'''

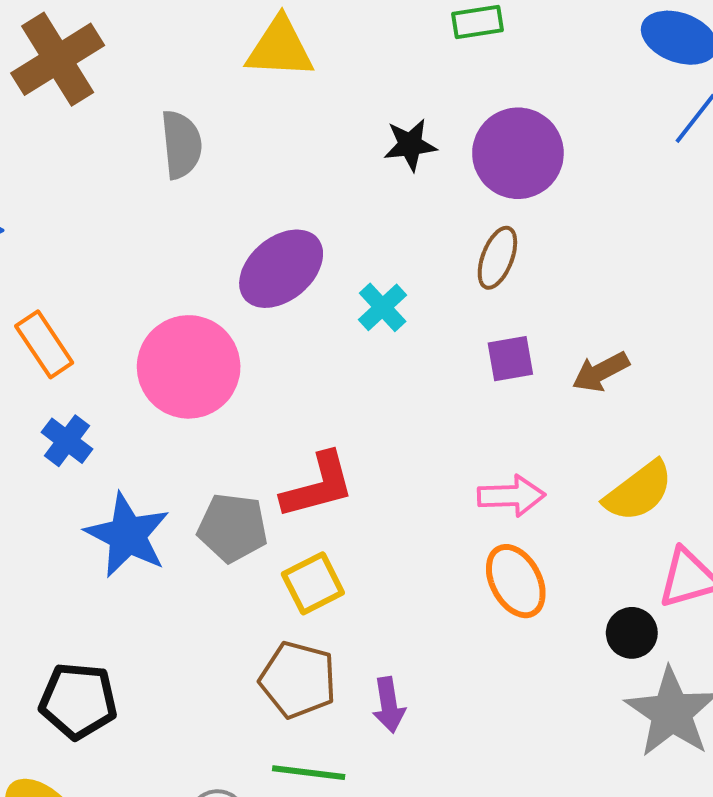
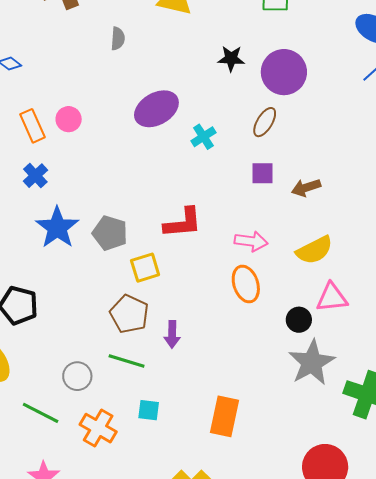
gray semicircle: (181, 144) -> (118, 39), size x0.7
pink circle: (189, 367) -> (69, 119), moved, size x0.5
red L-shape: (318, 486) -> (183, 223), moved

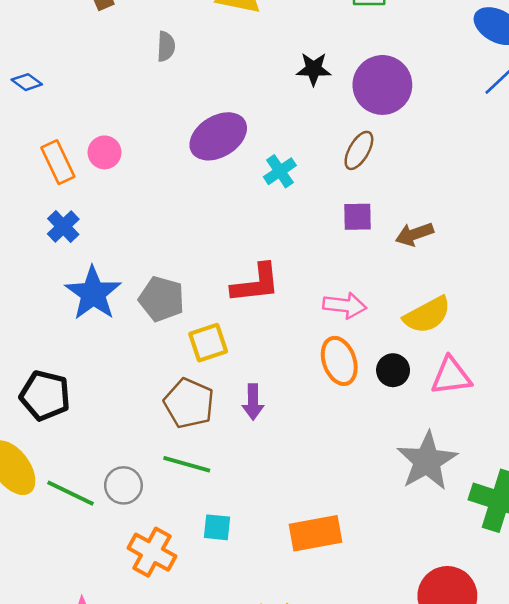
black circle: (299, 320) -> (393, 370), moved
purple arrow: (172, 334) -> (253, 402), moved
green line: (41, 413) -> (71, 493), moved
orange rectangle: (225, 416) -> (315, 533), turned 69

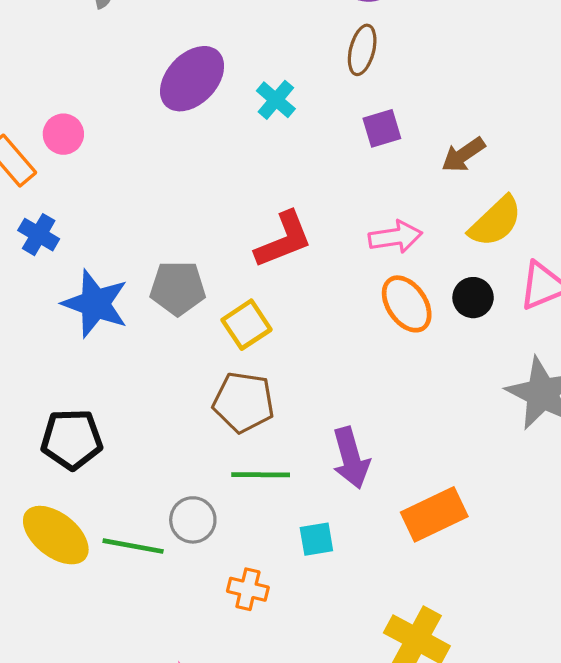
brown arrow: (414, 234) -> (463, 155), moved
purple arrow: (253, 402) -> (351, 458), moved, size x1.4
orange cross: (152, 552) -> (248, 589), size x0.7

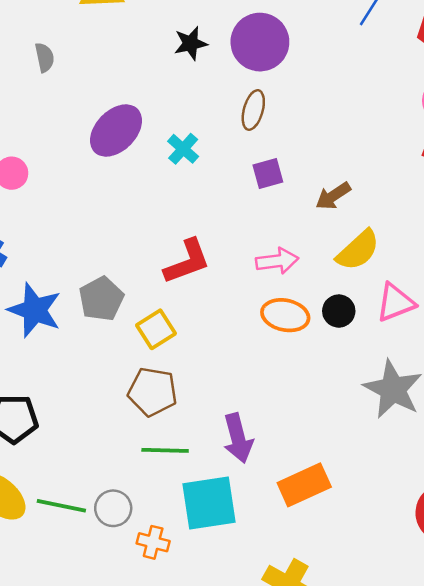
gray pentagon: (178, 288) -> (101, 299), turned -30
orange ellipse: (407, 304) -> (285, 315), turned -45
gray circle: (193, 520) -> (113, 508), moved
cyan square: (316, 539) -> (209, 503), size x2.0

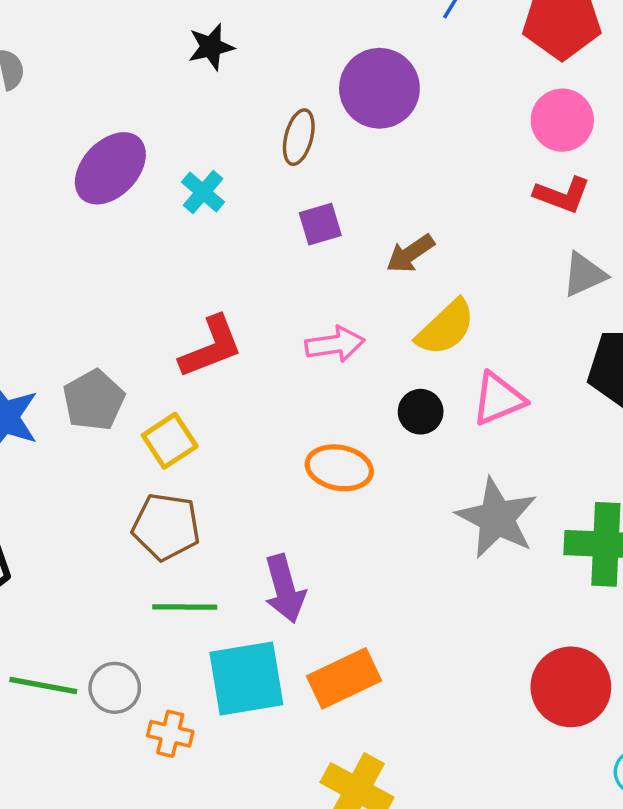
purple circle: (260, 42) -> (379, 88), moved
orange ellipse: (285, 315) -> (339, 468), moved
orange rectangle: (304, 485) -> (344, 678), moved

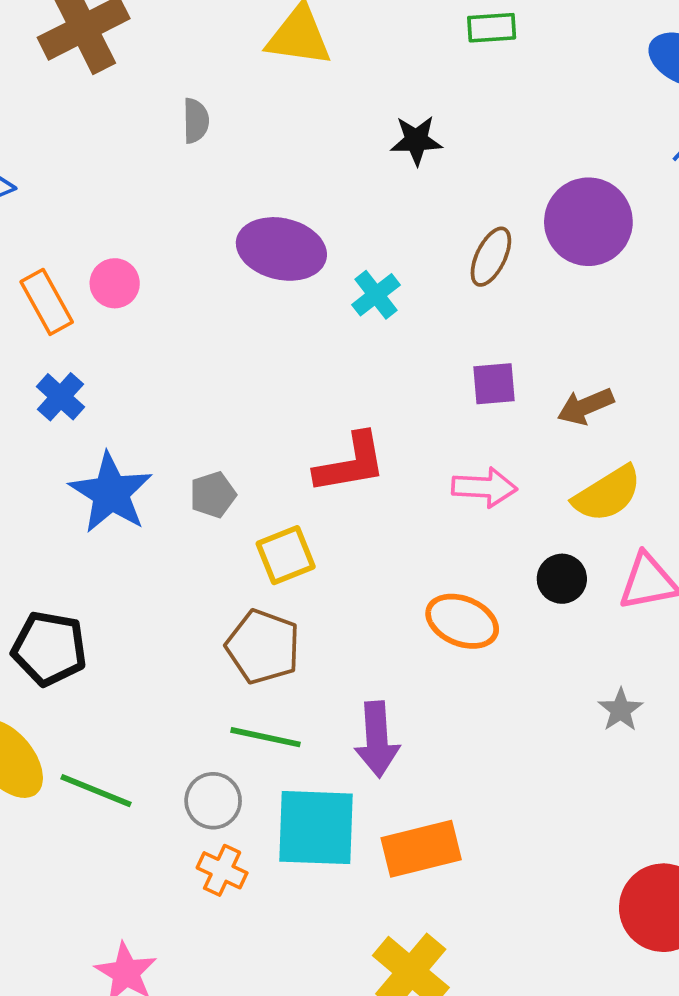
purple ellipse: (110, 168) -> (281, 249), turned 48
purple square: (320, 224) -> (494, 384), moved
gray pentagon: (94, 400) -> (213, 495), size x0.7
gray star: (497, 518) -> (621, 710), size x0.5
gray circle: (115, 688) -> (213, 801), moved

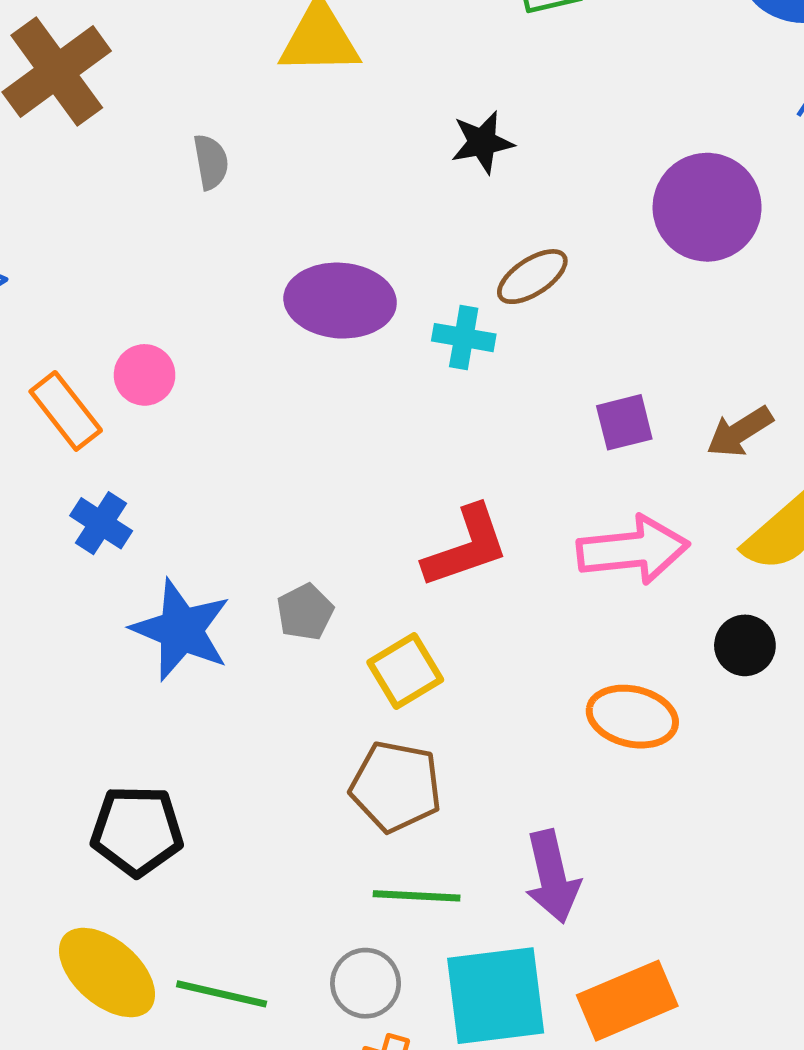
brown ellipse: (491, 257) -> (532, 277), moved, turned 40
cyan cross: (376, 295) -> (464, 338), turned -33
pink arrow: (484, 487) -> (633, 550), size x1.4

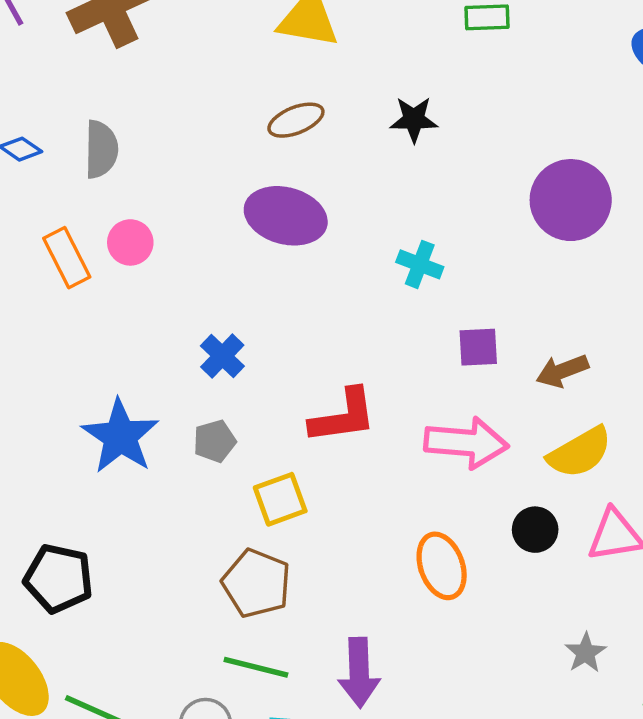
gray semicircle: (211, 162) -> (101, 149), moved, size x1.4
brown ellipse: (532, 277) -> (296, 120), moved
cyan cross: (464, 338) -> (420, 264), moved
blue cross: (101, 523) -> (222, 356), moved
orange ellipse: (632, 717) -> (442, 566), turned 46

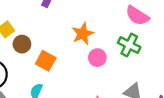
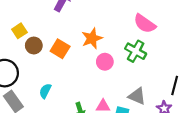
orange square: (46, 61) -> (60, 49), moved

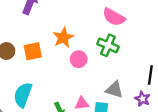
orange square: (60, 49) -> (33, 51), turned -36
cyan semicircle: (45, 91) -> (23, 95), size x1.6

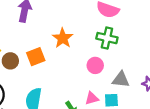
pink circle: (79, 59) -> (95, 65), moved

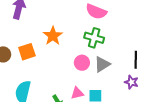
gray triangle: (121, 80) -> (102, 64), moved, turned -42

'''

**Problem statement**
If a line in the listing holds the word "gray", list that line.

**Answer to this task**
gray semicircle: (181, 144) -> (118, 39), size x0.7
gray pentagon: (178, 288) -> (101, 299), turned -30
gray circle: (193, 520) -> (113, 508), moved
gray pentagon: (94, 400) -> (213, 495), size x0.7
gray star: (497, 518) -> (621, 710), size x0.5
gray circle: (115, 688) -> (213, 801), moved
gray semicircle: (211, 162) -> (101, 149), moved, size x1.4
gray triangle: (121, 80) -> (102, 64), moved, turned -42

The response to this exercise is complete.